:: AVAILABLE DATA ::
┄┄┄┄┄┄

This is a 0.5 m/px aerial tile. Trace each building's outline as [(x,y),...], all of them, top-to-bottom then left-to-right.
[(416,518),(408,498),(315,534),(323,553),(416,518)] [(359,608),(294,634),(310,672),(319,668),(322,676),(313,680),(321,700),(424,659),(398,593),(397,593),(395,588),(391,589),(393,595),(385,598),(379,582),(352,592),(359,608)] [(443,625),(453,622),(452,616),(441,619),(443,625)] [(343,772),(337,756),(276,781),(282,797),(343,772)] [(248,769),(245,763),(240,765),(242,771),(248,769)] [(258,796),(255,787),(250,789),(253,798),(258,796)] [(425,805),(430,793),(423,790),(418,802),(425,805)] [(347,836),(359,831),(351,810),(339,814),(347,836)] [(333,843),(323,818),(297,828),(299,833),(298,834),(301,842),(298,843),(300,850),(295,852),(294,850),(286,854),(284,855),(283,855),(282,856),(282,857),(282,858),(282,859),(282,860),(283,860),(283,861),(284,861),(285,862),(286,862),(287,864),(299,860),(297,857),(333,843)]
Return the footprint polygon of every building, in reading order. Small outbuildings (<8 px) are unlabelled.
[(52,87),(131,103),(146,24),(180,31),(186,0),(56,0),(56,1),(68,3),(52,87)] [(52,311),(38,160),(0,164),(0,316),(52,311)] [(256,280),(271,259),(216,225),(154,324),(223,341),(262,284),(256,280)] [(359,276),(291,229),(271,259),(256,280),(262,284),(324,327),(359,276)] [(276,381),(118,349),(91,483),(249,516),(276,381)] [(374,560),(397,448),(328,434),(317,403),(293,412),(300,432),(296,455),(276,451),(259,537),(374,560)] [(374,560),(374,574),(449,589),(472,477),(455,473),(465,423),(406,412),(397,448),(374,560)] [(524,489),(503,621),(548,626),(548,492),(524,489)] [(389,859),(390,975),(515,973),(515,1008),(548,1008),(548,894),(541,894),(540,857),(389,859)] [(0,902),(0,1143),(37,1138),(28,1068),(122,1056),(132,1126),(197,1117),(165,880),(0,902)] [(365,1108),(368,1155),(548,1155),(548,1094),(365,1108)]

┄┄┄┄┄┄

:: TRY IT ::
Restate the listing in full, preserving every word.

:: RESPONSE TO THIS EXERCISE ::
This is a 0.5 m/px aerial tile. Trace each building's outline as [(x,y),...], all of them, top-to-bottom then left-to-right.
[(416,518),(408,498),(315,534),(323,553),(416,518)] [(359,608),(294,634),(310,672),(319,668),(322,676),(313,680),(321,700),(424,659),(398,593),(397,593),(395,588),(391,589),(393,595),(385,598),(379,582),(352,592),(359,608)] [(443,625),(453,622),(452,616),(441,619),(443,625)] [(343,772),(337,756),(276,781),(282,797),(343,772)] [(248,769),(245,763),(240,765),(242,771),(248,769)] [(258,796),(255,787),(250,789),(253,798),(258,796)] [(425,805),(430,793),(423,790),(418,802),(425,805)] [(347,836),(359,831),(351,810),(339,814),(347,836)] [(333,843),(323,818),(297,828),(299,833),(298,834),(301,842),(298,843),(300,850),(295,852),(294,850),(286,854),(284,855),(283,855),(282,856),(282,857),(282,858),(282,859),(282,860),(283,860),(283,861),(284,861),(285,862),(286,862),(287,864),(299,860),(297,857),(333,843)]
Return the footprint polygon of every building, in reading order. Small outbuildings (<8 px) are unlabelled.
[(52,87),(131,103),(146,24),(180,31),(186,0),(56,0),(56,1),(68,3),(52,87)] [(52,311),(38,160),(0,164),(0,316),(52,311)] [(256,280),(271,259),(216,225),(154,324),(223,341),(262,284),(256,280)] [(359,276),(291,229),(271,259),(256,280),(262,284),(324,327),(359,276)] [(276,381),(118,349),(91,483),(249,516),(276,381)] [(374,560),(397,448),(328,434),(317,403),(293,412),(300,432),(296,455),(276,451),(259,537),(374,560)] [(374,560),(374,574),(449,589),(472,477),(455,473),(465,423),(406,412),(397,448),(374,560)] [(524,489),(503,621),(548,626),(548,492),(524,489)] [(389,859),(390,975),(515,973),(515,1008),(548,1008),(548,894),(541,894),(540,857),(389,859)] [(0,902),(0,1143),(37,1138),(28,1068),(122,1056),(132,1126),(197,1117),(165,880),(0,902)] [(365,1108),(368,1155),(548,1155),(548,1094),(365,1108)]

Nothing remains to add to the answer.